→ **Task to complete**
Each line that holds the word "green" counts once; give the total for the records below and nothing else.

→ **Records provided**
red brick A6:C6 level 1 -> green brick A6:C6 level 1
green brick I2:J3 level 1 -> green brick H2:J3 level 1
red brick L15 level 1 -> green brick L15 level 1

* * *

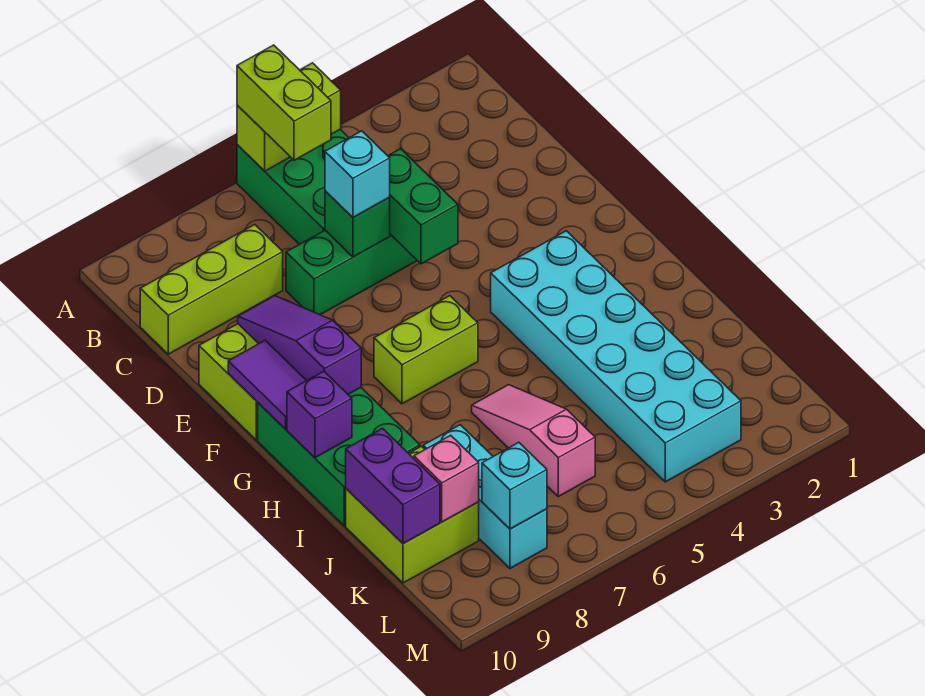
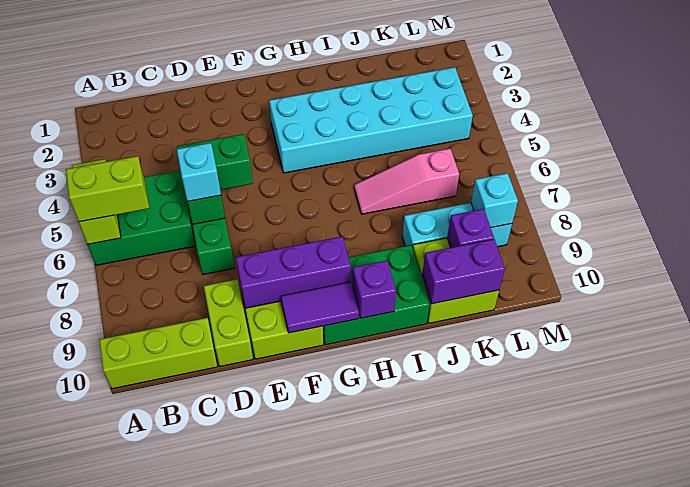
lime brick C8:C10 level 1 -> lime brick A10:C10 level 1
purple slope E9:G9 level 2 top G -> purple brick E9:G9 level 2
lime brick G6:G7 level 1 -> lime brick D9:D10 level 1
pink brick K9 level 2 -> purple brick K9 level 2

* * *

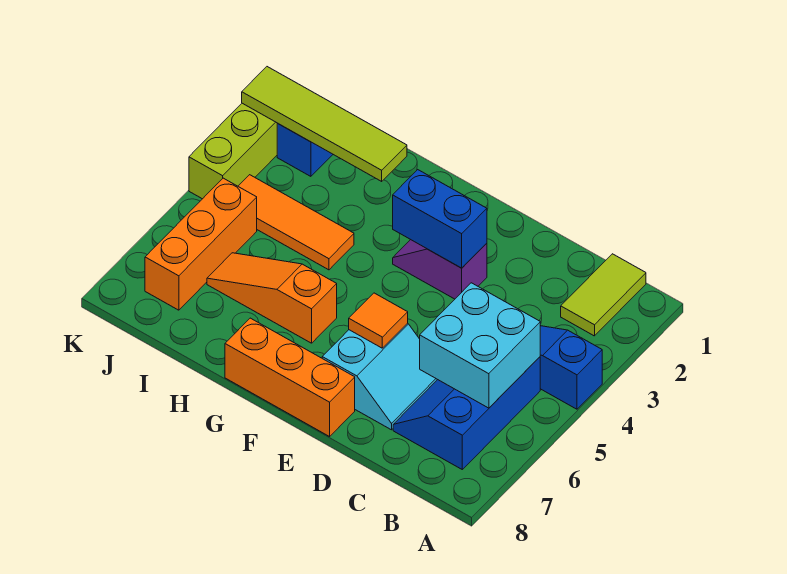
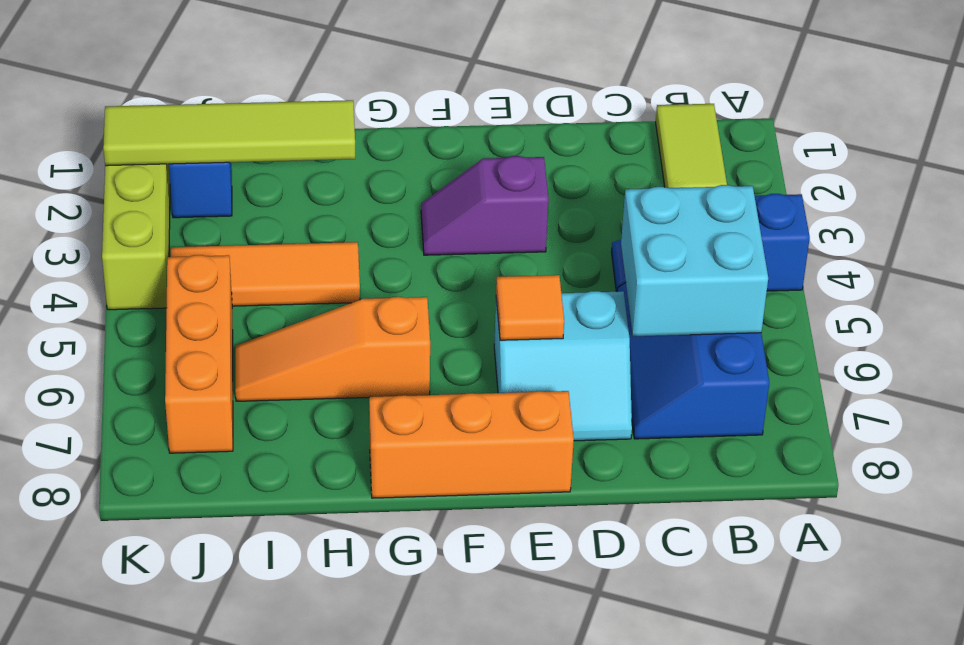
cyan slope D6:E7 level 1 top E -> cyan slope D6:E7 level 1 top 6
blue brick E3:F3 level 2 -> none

→ **Finished task**
3